TASK ITEM: Repeat only the lines below from the one containing "cyan 1x1 plate" through the one containing "cyan 1x2 plate", inclusive, exactly as written.

AVAILABLE DATA:
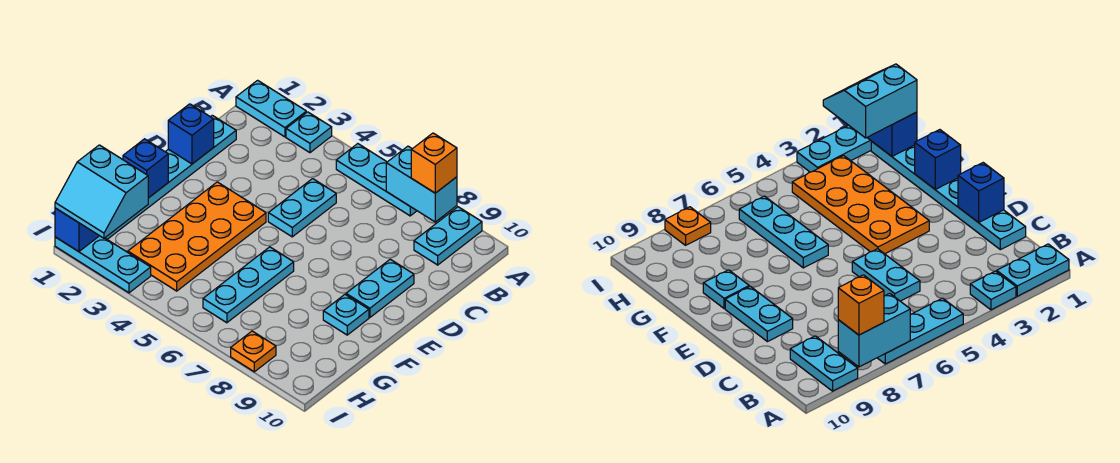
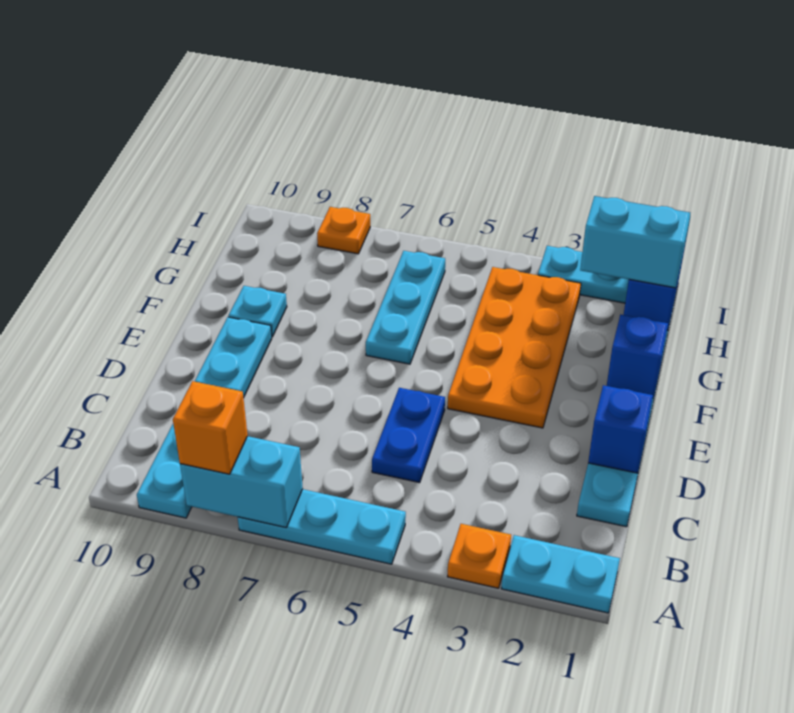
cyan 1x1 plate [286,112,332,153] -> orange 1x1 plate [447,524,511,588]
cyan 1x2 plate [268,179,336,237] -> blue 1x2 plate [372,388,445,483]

---

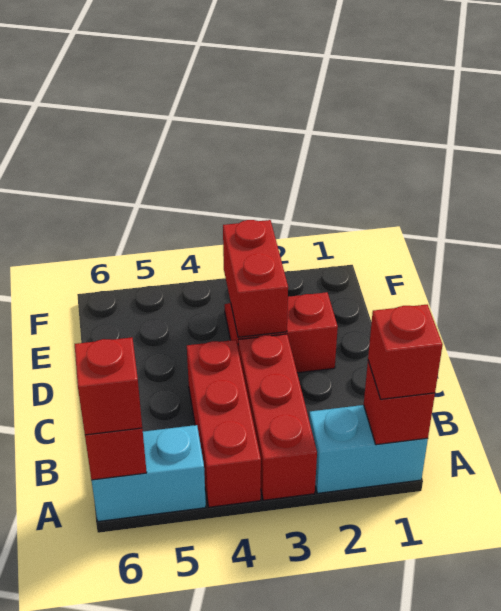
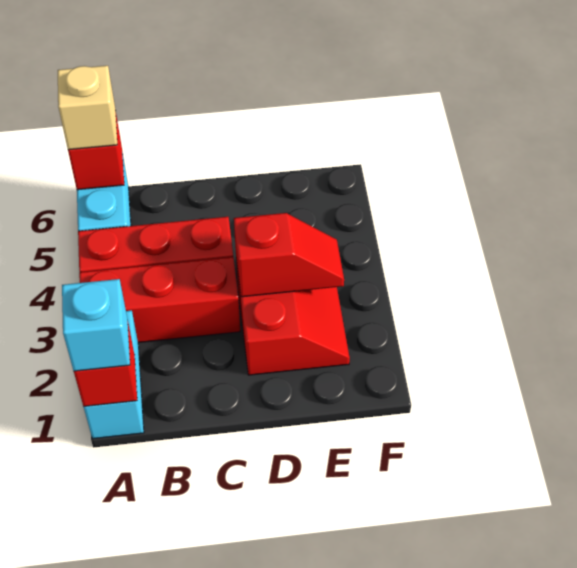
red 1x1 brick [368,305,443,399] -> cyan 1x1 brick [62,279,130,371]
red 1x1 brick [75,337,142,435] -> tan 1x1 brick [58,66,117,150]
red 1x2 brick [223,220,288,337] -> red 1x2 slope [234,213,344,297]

* * *

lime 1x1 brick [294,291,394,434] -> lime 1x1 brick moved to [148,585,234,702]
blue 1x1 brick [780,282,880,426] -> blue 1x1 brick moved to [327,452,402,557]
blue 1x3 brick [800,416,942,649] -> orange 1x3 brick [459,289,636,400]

EXPECTED ANSWER:
cyan 1x1 plate [286,112,332,153] -> orange 1x1 plate [447,524,511,588]
cyan 1x2 plate [268,179,336,237] -> blue 1x2 plate [372,388,445,483]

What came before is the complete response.